_Activity_
Copy the lines of the entries exactly, from the opening one to the one holding "R7: none -> 30k (FILT, LAMP)", and leave out everything after.

====== Given information ======

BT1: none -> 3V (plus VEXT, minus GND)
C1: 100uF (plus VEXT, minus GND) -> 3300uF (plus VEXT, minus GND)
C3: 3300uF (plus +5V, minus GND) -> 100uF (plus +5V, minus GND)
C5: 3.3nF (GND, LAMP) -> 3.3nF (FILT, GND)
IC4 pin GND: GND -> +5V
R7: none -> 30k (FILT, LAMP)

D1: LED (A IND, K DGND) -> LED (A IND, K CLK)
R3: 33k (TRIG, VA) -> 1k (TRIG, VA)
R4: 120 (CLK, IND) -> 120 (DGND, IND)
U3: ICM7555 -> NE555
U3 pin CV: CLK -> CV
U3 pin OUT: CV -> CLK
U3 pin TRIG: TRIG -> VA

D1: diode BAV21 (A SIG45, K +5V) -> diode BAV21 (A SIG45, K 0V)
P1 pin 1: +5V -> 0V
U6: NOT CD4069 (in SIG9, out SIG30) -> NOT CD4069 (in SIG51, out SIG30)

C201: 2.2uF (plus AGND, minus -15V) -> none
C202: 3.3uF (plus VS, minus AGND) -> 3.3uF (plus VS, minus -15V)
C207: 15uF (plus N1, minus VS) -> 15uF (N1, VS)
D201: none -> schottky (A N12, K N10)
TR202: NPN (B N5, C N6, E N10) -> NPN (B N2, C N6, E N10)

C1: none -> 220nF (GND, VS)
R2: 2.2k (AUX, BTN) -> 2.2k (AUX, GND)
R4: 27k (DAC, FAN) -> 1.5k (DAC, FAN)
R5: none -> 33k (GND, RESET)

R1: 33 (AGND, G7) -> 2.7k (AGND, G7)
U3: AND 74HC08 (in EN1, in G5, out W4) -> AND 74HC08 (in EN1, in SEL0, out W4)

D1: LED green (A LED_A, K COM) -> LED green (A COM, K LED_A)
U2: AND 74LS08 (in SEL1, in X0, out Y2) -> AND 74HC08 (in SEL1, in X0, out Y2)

======

_Output below_
BT1: none -> 3V (plus VEXT, minus GND)
C1: 100uF (plus VEXT, minus GND) -> 3300uF (plus VEXT, minus GND)
C3: 3300uF (plus +5V, minus GND) -> 100uF (plus +5V, minus GND)
C5: 3.3nF (GND, LAMP) -> 3.3nF (FILT, GND)
IC4 pin GND: GND -> +5V
R7: none -> 30k (FILT, LAMP)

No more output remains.